++++ Provided records ++++

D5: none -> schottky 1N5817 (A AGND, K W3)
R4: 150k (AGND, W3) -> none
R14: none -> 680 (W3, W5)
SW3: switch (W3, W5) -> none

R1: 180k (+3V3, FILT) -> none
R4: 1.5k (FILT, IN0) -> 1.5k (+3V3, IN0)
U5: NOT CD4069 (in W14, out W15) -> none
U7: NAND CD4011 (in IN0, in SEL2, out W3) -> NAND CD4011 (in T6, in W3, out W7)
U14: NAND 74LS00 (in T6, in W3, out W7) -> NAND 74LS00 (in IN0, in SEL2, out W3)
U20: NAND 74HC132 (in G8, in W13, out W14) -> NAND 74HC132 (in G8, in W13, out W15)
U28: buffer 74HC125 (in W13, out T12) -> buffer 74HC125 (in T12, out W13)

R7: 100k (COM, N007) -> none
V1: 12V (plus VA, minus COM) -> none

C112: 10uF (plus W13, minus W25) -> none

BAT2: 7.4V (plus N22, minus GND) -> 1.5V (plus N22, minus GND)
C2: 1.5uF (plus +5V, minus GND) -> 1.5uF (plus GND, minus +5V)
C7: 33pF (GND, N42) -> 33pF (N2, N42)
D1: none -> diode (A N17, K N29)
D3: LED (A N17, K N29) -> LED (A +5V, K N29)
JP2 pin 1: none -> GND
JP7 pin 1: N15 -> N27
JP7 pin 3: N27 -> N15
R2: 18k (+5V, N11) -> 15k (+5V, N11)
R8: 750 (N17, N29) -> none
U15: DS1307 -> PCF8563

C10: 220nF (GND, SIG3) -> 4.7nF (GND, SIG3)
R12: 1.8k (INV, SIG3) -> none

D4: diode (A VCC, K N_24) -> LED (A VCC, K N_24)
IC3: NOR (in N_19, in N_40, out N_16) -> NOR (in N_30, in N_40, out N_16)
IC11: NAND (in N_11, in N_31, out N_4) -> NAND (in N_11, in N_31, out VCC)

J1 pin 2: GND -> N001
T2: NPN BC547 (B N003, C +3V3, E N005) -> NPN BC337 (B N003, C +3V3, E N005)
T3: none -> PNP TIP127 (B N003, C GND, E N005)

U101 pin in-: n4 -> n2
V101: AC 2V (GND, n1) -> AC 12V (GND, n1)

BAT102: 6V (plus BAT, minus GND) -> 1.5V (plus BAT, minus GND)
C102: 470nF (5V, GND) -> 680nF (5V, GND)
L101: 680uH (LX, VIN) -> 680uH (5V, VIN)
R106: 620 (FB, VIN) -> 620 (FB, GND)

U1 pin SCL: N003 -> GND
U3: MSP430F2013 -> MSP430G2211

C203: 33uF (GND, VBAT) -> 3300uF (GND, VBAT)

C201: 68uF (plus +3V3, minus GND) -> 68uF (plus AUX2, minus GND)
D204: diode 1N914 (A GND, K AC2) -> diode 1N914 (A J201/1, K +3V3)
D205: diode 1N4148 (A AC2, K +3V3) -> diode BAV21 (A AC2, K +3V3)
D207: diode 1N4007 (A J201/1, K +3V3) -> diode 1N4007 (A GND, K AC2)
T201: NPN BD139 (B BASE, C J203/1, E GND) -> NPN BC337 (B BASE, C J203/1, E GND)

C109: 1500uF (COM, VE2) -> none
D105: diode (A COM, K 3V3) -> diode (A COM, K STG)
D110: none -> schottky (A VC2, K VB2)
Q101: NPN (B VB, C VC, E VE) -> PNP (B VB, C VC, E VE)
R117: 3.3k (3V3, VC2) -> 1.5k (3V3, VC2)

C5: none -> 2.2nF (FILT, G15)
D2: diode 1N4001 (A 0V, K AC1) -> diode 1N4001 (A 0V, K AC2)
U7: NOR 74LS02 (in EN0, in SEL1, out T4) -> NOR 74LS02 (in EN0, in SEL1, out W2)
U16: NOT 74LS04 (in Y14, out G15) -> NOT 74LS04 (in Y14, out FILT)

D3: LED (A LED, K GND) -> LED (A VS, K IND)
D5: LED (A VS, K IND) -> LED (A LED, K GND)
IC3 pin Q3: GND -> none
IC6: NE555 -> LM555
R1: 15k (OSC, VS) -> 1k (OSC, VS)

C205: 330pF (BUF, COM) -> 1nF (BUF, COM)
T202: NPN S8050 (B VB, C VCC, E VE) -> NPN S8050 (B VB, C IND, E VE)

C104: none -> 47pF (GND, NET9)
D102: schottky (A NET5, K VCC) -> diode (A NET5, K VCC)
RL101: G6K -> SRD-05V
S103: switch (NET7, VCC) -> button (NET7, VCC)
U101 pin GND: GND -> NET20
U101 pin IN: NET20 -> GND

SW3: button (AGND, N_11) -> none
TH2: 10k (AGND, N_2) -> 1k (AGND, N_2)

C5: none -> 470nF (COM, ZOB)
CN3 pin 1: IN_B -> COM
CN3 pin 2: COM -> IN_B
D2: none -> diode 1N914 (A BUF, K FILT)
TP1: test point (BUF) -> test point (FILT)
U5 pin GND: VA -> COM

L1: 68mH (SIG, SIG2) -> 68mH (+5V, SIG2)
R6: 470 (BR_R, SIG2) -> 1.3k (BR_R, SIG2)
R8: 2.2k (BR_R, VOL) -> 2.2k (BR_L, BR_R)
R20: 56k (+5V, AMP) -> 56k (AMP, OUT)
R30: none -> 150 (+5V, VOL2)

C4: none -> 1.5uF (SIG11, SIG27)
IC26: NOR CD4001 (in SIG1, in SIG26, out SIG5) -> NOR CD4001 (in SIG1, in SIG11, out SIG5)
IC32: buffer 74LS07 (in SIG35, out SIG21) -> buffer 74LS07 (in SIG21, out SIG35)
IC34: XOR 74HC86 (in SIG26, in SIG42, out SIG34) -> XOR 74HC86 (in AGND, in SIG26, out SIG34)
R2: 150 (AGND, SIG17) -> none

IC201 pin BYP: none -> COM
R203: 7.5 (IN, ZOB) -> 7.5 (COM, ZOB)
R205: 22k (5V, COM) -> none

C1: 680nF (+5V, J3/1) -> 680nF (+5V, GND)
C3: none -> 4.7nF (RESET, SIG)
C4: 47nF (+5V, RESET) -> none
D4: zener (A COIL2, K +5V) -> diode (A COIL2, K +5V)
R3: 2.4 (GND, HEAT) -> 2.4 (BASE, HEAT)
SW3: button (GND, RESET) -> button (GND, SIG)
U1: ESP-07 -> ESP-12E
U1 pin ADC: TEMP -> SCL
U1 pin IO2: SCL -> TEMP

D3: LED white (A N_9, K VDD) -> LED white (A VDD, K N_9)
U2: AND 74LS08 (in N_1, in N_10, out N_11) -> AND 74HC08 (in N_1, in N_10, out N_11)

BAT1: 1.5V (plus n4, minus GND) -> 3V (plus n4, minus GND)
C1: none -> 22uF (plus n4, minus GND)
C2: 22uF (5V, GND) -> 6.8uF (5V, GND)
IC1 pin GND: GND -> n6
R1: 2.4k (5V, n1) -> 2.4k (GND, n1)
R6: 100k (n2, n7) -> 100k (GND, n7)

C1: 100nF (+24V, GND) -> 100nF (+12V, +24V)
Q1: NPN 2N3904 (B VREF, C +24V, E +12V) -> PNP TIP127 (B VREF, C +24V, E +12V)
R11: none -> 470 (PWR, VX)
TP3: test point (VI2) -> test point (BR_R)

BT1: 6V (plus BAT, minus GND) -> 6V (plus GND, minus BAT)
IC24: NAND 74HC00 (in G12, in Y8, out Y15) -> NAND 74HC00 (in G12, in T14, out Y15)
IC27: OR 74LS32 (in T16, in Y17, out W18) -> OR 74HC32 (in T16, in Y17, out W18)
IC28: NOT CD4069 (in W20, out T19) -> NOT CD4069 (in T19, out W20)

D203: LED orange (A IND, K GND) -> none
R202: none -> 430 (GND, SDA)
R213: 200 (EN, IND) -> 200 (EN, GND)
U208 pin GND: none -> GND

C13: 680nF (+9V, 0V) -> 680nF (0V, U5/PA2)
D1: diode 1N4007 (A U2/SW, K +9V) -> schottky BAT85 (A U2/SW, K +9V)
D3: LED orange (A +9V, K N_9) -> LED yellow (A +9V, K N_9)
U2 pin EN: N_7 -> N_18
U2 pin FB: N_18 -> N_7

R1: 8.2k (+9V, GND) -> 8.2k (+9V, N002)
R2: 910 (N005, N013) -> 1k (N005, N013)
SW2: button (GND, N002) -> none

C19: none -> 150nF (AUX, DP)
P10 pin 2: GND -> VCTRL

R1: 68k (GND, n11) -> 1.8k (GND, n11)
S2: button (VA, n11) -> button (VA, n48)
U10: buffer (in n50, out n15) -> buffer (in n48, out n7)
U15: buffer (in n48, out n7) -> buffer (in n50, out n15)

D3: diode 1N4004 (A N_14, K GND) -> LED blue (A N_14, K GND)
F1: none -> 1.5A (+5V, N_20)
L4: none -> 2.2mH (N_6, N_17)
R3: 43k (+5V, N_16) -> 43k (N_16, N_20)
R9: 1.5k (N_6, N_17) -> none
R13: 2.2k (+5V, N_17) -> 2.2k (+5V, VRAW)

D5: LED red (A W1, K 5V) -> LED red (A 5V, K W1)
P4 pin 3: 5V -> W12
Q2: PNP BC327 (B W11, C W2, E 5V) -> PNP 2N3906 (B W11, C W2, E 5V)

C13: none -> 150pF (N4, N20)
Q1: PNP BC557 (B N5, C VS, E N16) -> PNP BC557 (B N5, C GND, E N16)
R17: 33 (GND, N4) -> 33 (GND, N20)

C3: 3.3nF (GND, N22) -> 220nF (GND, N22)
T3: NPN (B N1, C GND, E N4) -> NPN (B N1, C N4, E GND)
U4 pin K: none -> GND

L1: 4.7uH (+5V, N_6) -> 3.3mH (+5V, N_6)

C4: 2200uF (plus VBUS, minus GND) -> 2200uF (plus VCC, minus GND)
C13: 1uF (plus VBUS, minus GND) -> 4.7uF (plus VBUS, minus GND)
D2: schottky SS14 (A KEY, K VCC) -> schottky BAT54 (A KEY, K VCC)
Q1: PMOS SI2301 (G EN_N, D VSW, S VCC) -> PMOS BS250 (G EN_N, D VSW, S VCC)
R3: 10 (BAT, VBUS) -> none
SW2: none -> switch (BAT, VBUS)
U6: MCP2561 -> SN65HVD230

++++

What to do -
Only the count belongs in your answer, so please work out how many lines of the data contain "BASE".

Solution for this exercise -
2